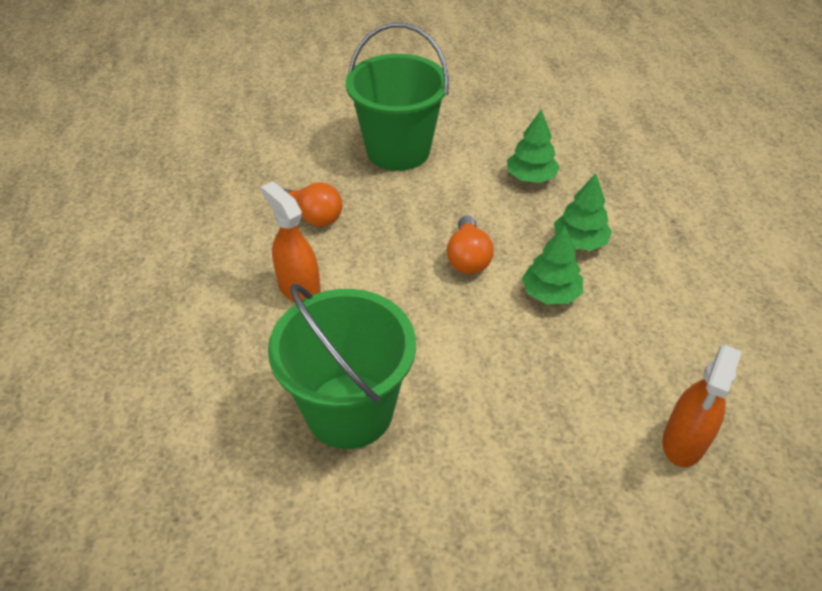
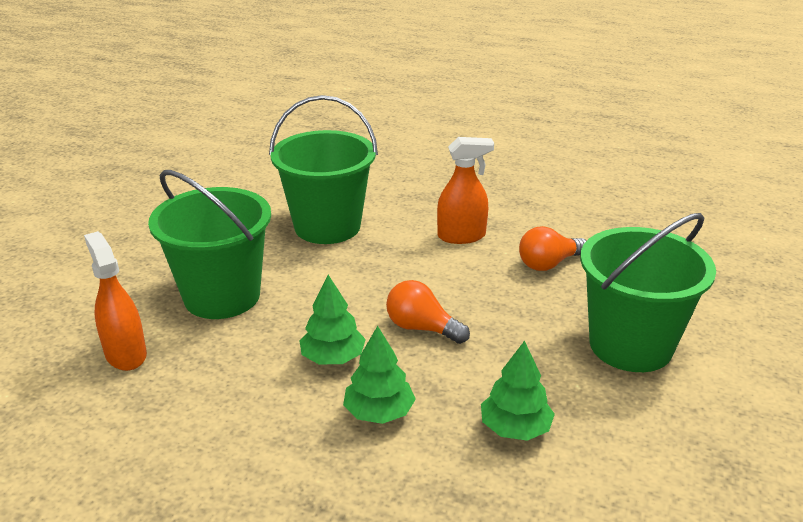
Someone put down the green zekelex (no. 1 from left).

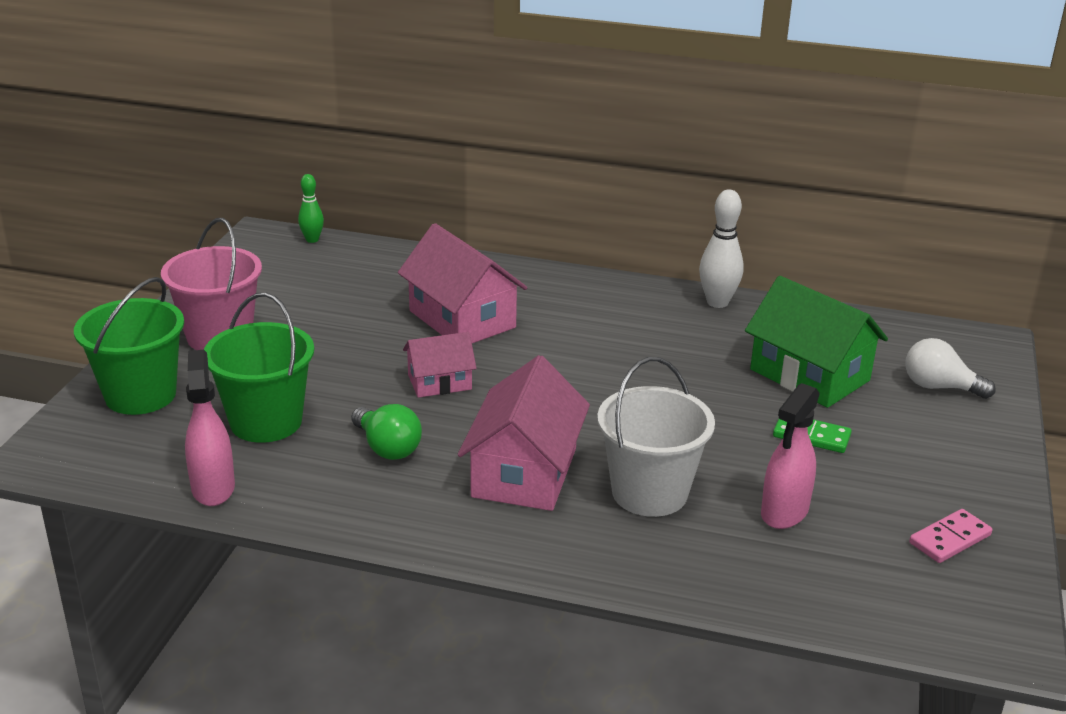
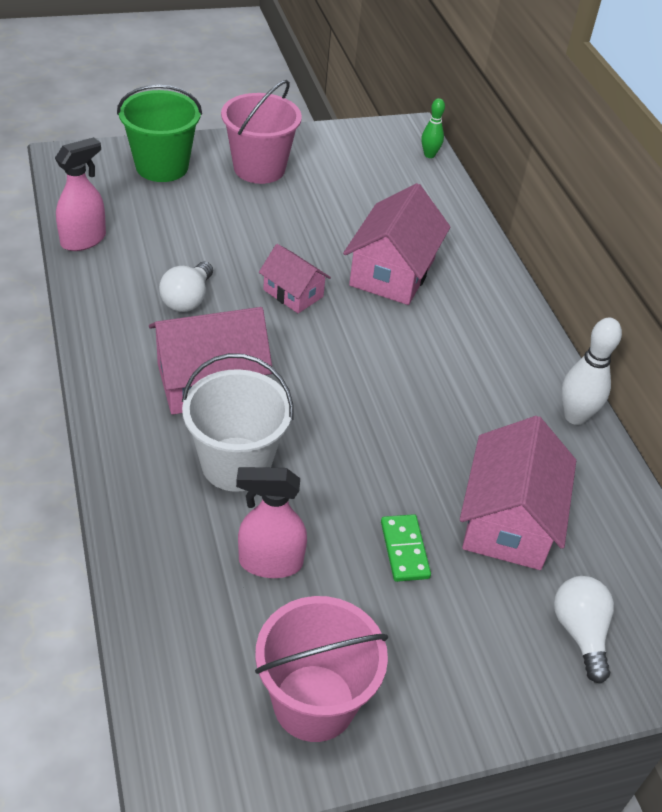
Someone took away the green zekelex (no. 2 from left). Someone swapped the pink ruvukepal for the pink zekelex (no. 2 from left). Someone repainted the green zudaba, which became the white zudaba (no. 1 from left). Someone repainted the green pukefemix, which became the pink pukefemix (no. 4 from left).

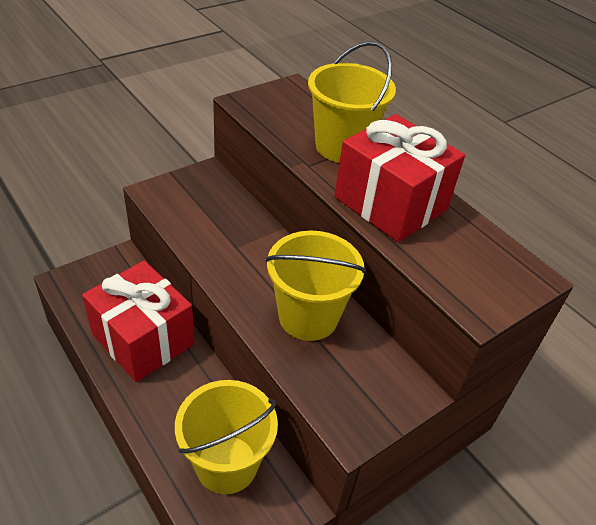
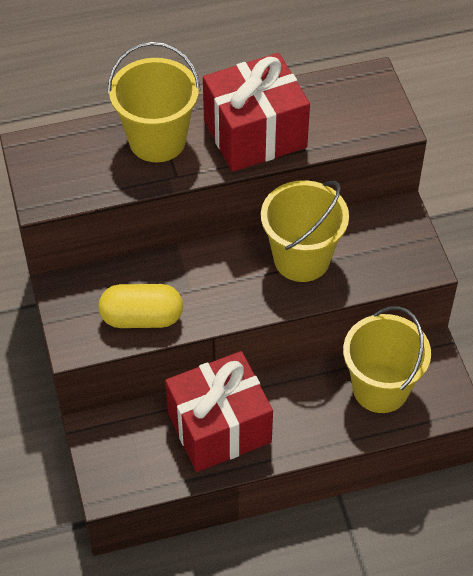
Someone put down the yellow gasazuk.

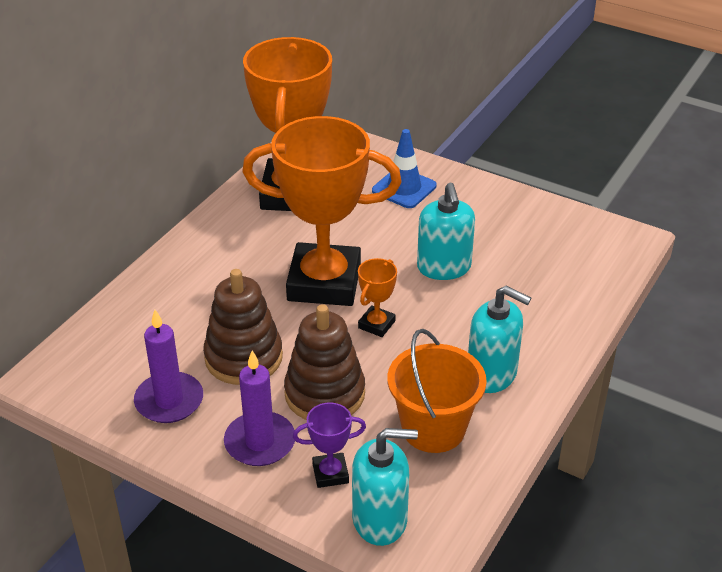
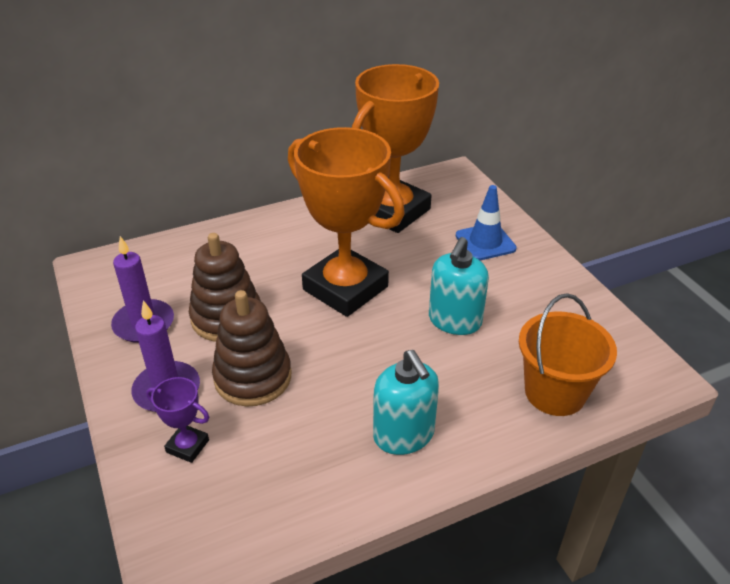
Someone took away the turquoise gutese (no. 1 from left). Someone took away the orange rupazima (no. 3 from left). Someone carried the orange zekelex.

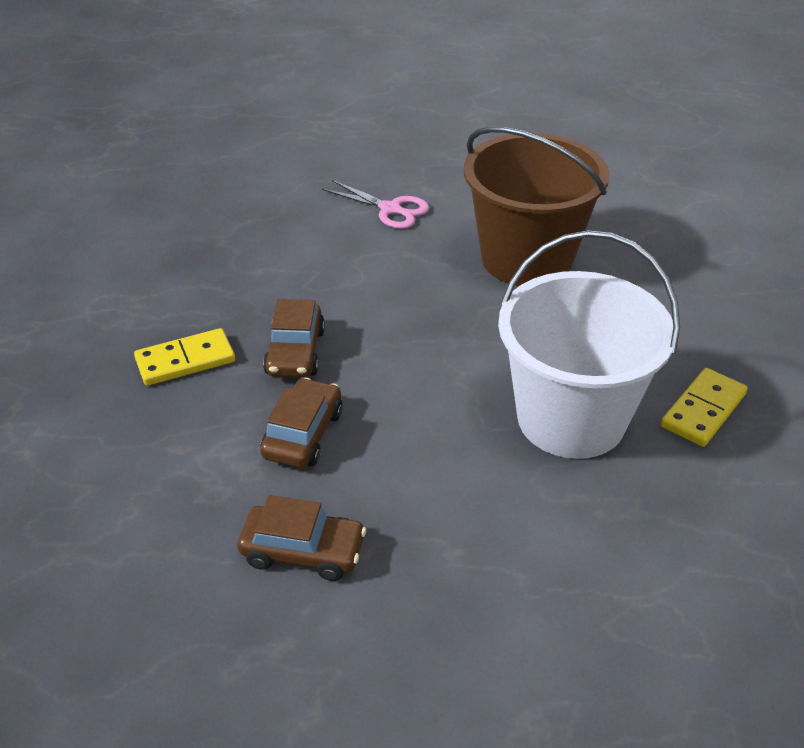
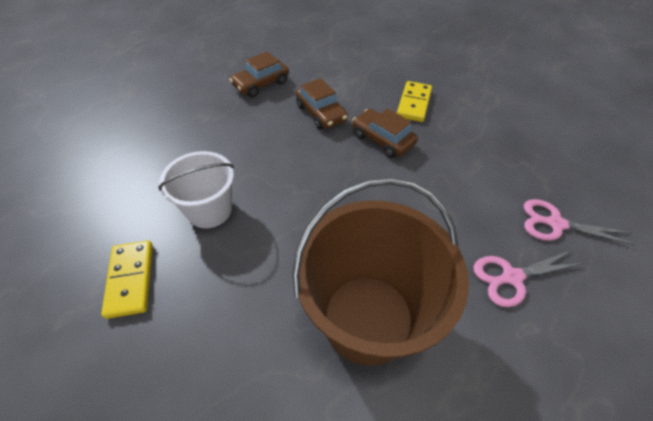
Someone put down the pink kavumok (no. 2 from left). Someone scaled the white zekelex by 0.58.

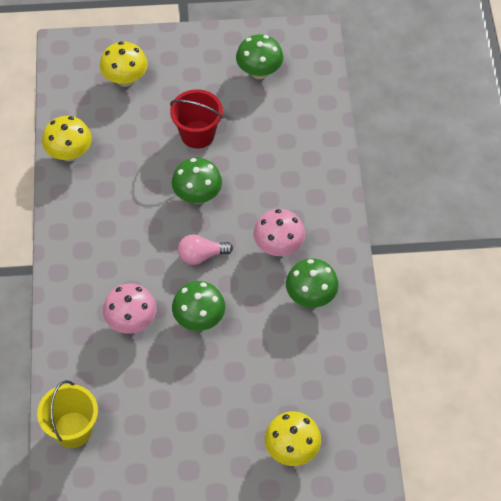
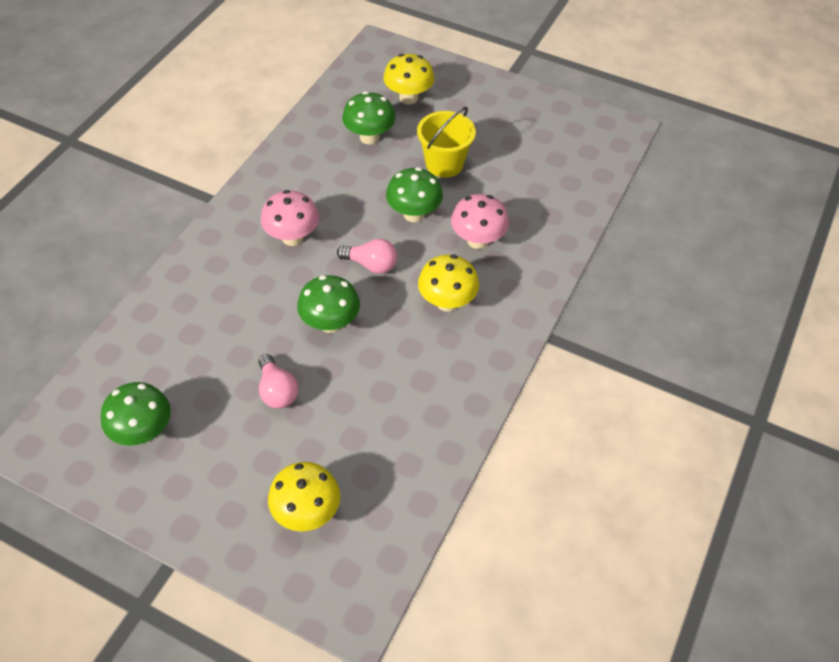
Someone carried the yellow zekelex. Someone carried the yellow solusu (no. 1 from left in the first image). Someone carried the green solusu (no. 4 from left in the first image). Someone swapped the red zekelex for the pink zudaba (no. 1 from left).

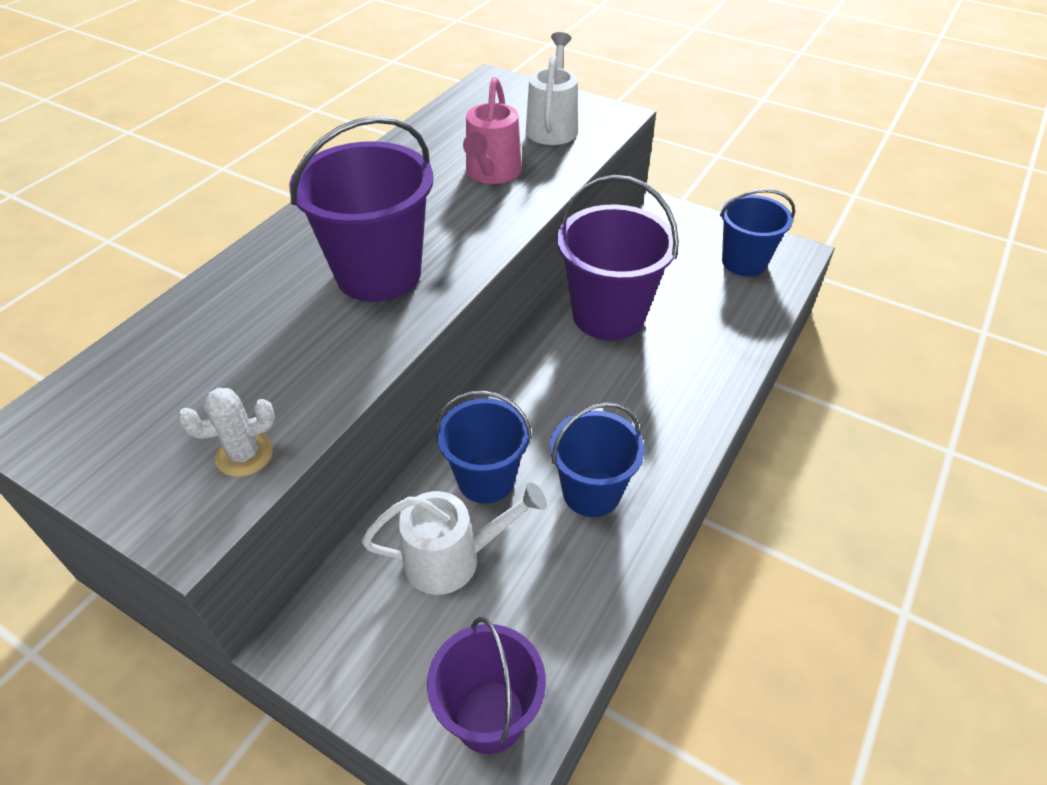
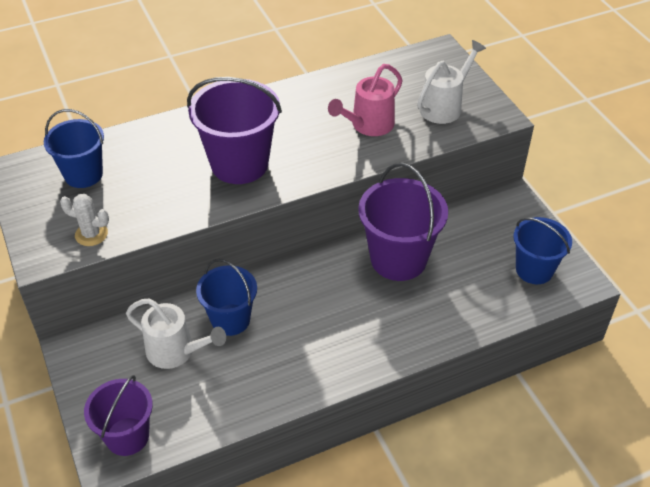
Someone carried the blue zekelex (no. 2 from left in the first image).

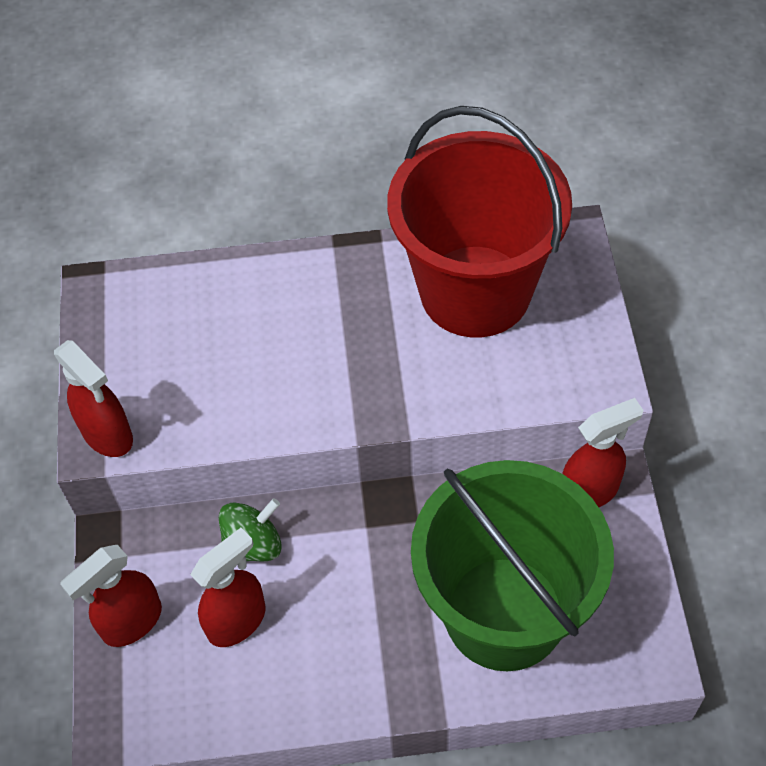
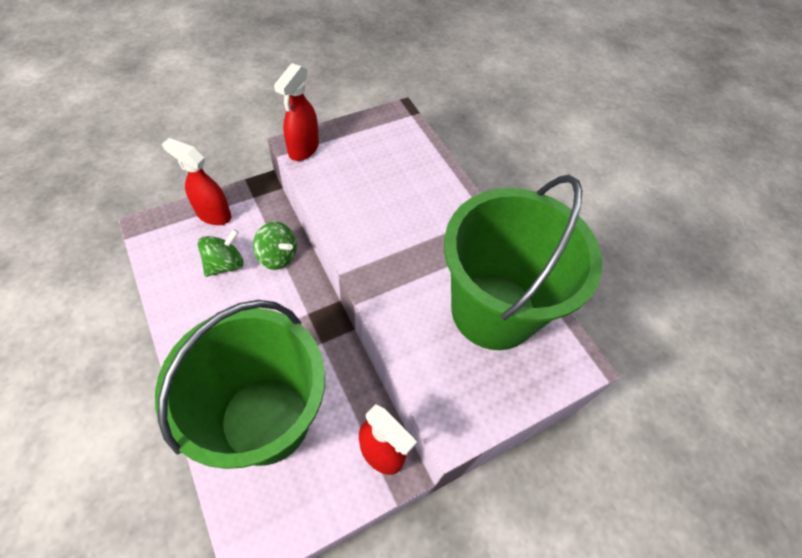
Someone swapped the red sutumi (no. 3 from left) for the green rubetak (no. 1 from left). Someone repainted the red zekelex, which became the green zekelex (no. 2 from left).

┄┄┄┄┄┄┄┄┄┄┄┄┄┄┄┄┄┄┄┄

EXERCISE AIM: Retype all of the entries exactly as written, leaving out any images.

RESULT BELOW:
Someone put down the green zekelex (no. 1 from left).

Someone took away the green zekelex (no. 2 from left). Someone swapped the pink ruvukepal for the pink zekelex (no. 2 from left). Someone repainted the green zudaba, which became the white zudaba (no. 1 from left). Someone repainted the green pukefemix, which became the pink pukefemix (no. 4 from left).

Someone put down the yellow gasazuk.

Someone took away the turquoise gutese (no. 1 from left). Someone took away the orange rupazima (no. 3 from left). Someone carried the orange zekelex.

Someone put down the pink kavumok (no. 2 from left). Someone scaled the white zekelex by 0.58.

Someone carried the yellow zekelex. Someone carried the yellow solusu (no. 1 from left in the first image). Someone carried the green solusu (no. 4 from left in the first image). Someone swapped the red zekelex for the pink zudaba (no. 1 from left).

Someone carried the blue zekelex (no. 2 from left in the first image).

Someone swapped the red sutumi (no. 3 from left) for the green rubetak (no. 1 from left). Someone repainted the red zekelex, which became the green zekelex (no. 2 from left).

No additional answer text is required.